**EXTRACTED ENTRIES:**
_____
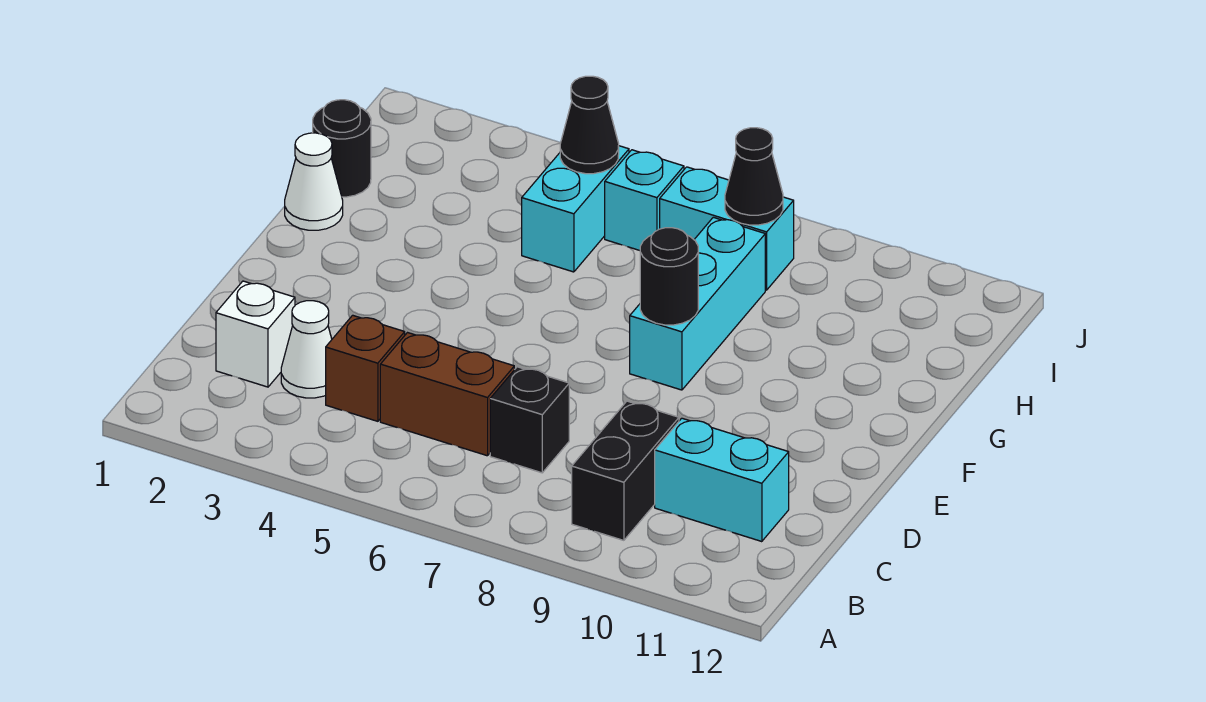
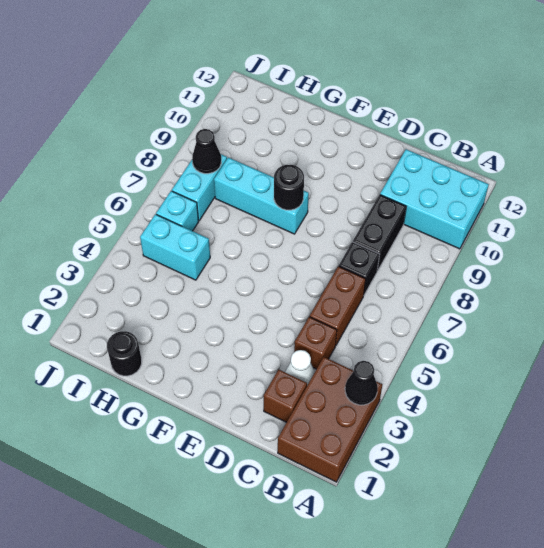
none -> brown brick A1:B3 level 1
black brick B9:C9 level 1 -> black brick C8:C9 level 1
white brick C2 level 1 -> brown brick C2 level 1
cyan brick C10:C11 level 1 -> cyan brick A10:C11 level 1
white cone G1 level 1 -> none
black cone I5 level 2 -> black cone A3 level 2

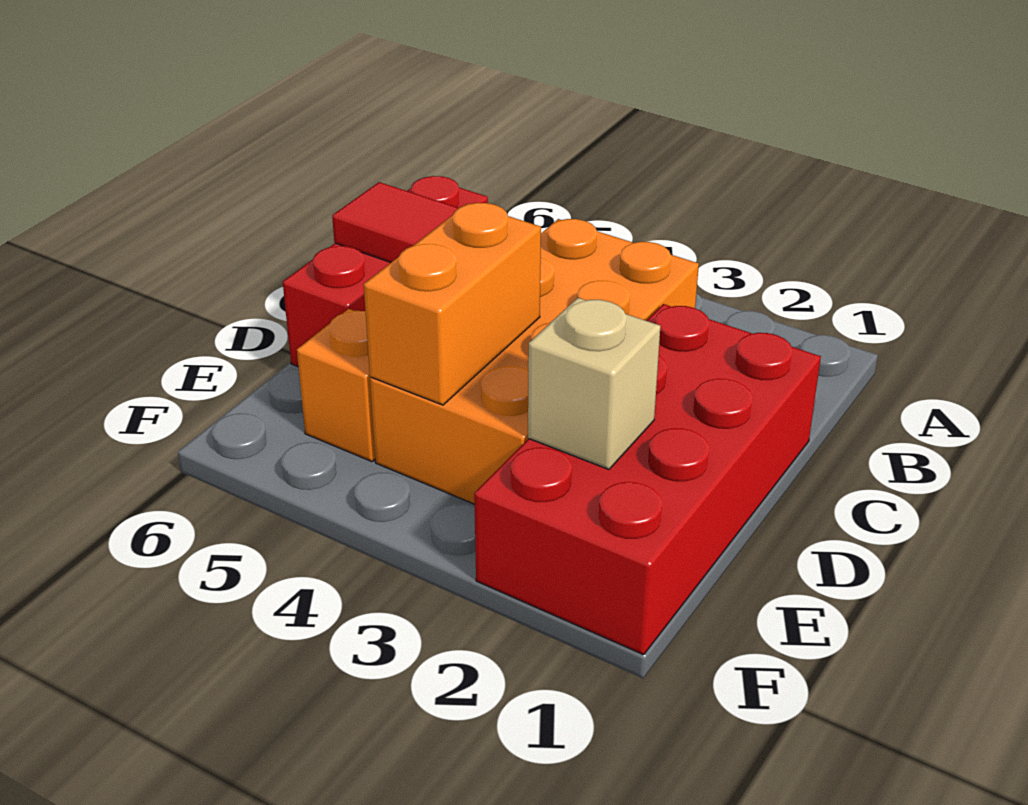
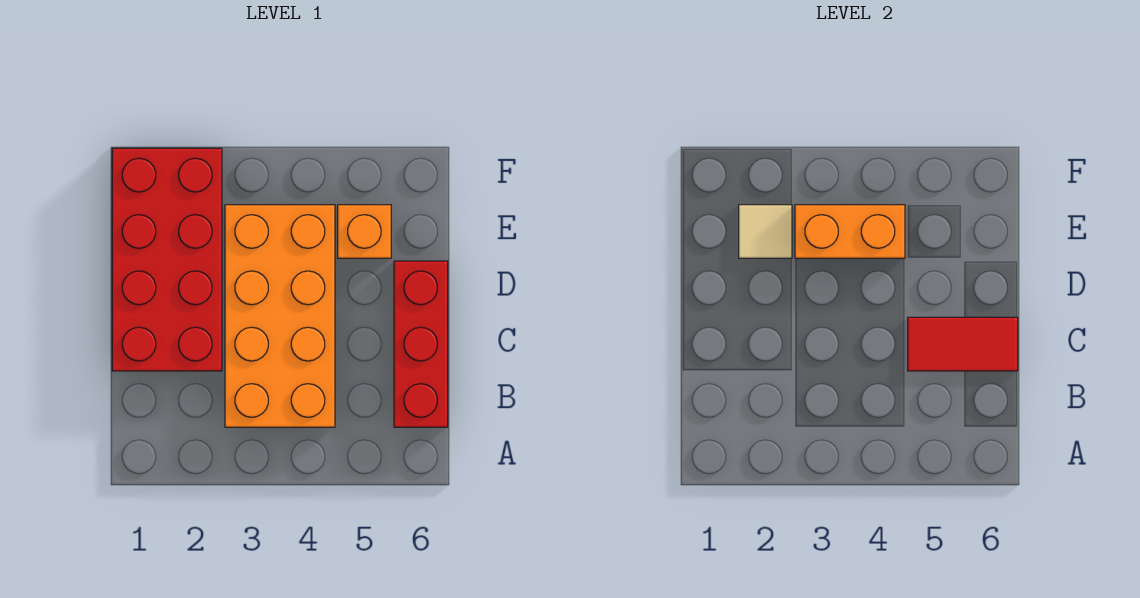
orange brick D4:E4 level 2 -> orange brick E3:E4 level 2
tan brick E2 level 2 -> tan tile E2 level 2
_____
**WORK TO COMPLETE:** Copy these entries precisely and drop any picture.

**PROBLEM SOLUTION:**
none -> brown brick A1:B3 level 1
black brick B9:C9 level 1 -> black brick C8:C9 level 1
white brick C2 level 1 -> brown brick C2 level 1
cyan brick C10:C11 level 1 -> cyan brick A10:C11 level 1
white cone G1 level 1 -> none
black cone I5 level 2 -> black cone A3 level 2

orange brick D4:E4 level 2 -> orange brick E3:E4 level 2
tan brick E2 level 2 -> tan tile E2 level 2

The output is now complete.